━━━━━ Material provided ━━━━━
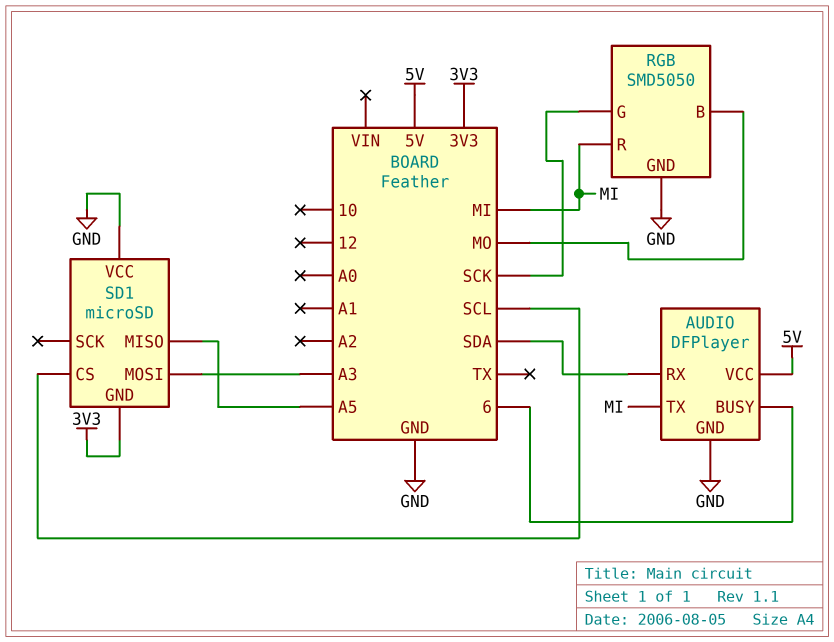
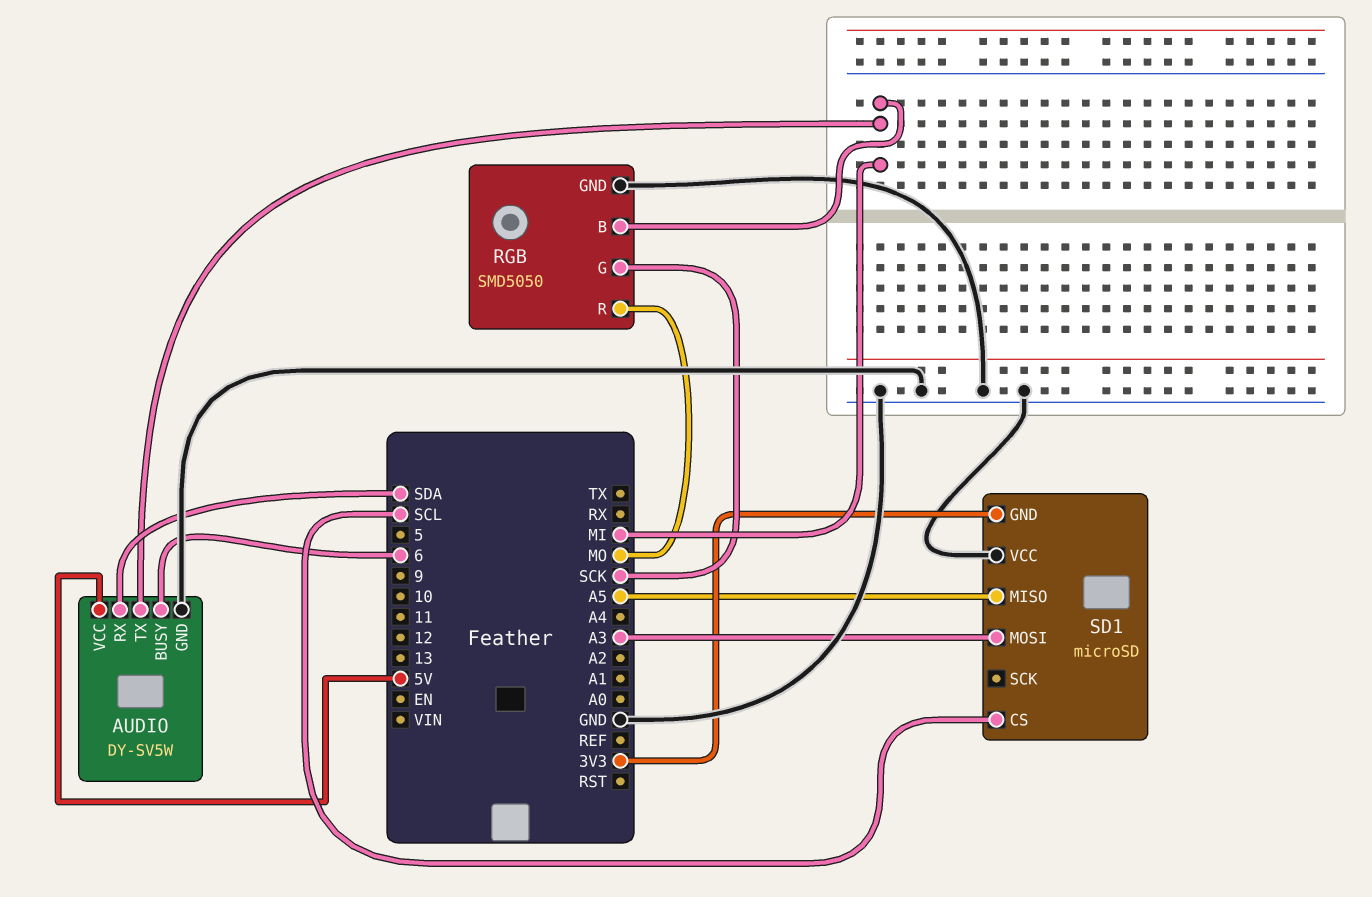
AUDIO: DFPlayer -> DY-SV5W
RGB pin B: MO -> MI
RGB pin R: MI -> MO

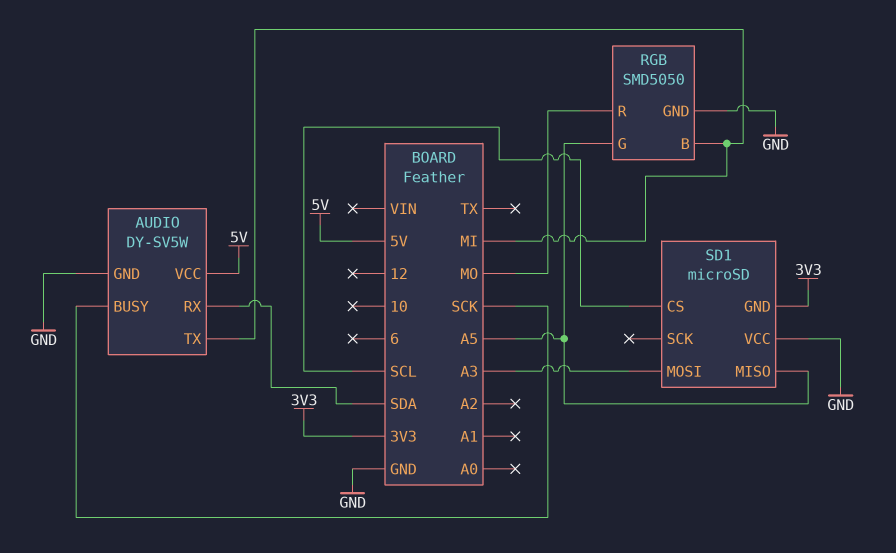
AUDIO pin BUSY: 6 -> SCK
RGB pin G: SCK -> A5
━━━━━
Task brief |
Omit the pictures and reproduce the remaining material above exactly.

Exercise result |
AUDIO: DFPlayer -> DY-SV5W
RGB pin B: MO -> MI
RGB pin R: MI -> MO

AUDIO pin BUSY: 6 -> SCK
RGB pin G: SCK -> A5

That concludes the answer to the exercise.